### TASK GOAL
Give back only the lines in the records below from the one with "camera: 10 degrees left, 5 degrees down" to the one with "(599, 229) = (471, 230): none -> pink mouse", both inclusive, word for word.

* * * * * * *

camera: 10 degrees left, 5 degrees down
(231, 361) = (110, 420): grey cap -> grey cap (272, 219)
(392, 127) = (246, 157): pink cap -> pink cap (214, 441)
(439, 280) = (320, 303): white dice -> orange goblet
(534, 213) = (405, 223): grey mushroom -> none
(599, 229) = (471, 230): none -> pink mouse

* * * * * * *

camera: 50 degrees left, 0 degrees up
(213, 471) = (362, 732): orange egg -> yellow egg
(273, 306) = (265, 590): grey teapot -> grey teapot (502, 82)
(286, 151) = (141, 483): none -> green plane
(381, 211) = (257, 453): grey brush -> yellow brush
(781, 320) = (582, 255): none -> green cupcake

* * * * * * *

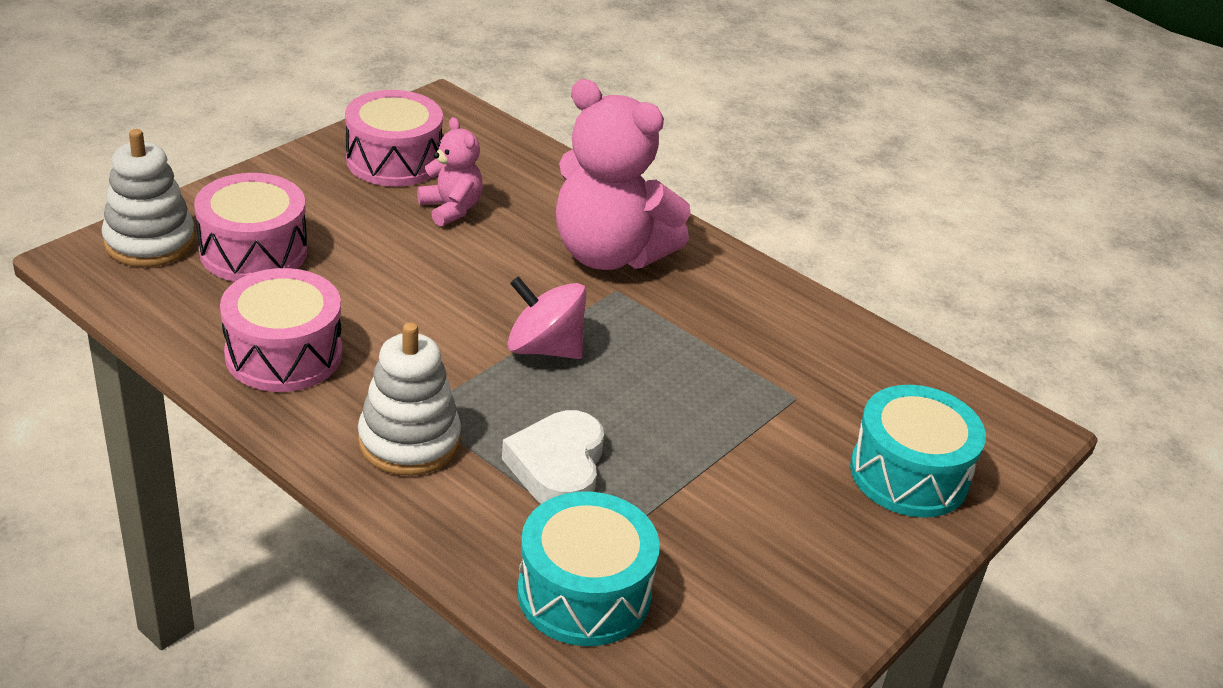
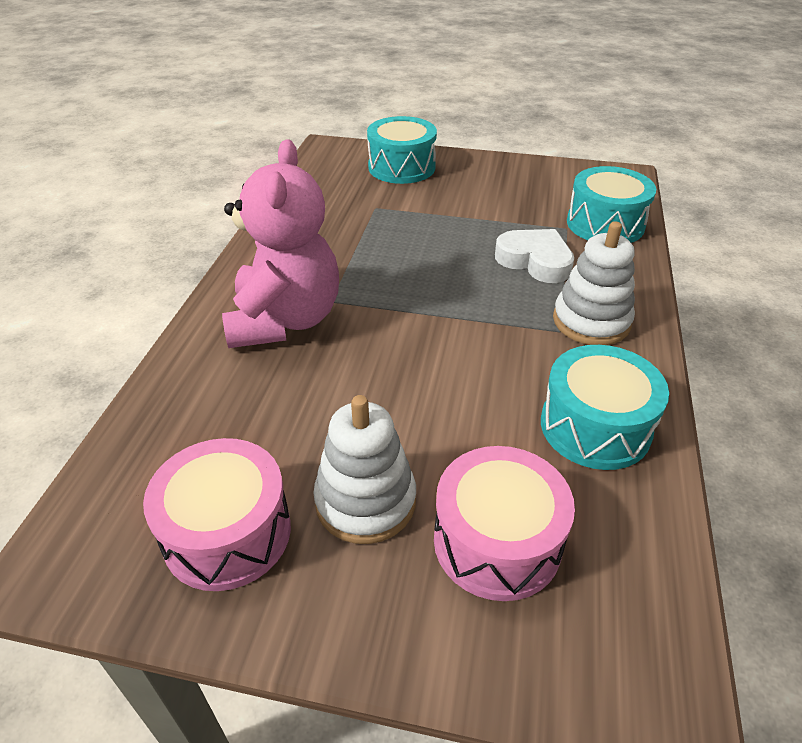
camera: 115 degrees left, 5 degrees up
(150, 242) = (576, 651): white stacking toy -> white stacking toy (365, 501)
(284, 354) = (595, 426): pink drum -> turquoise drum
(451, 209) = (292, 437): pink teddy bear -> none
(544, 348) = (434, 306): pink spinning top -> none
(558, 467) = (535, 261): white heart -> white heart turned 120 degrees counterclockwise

* * * * * * *

### WRITTEN ANSWER
camera: 10 degrees left, 5 degrees down
(231, 361) = (110, 420): grey cap -> grey cap (272, 219)
(392, 127) = (246, 157): pink cap -> pink cap (214, 441)
(439, 280) = (320, 303): white dice -> orange goblet
(534, 213) = (405, 223): grey mushroom -> none
(599, 229) = (471, 230): none -> pink mouse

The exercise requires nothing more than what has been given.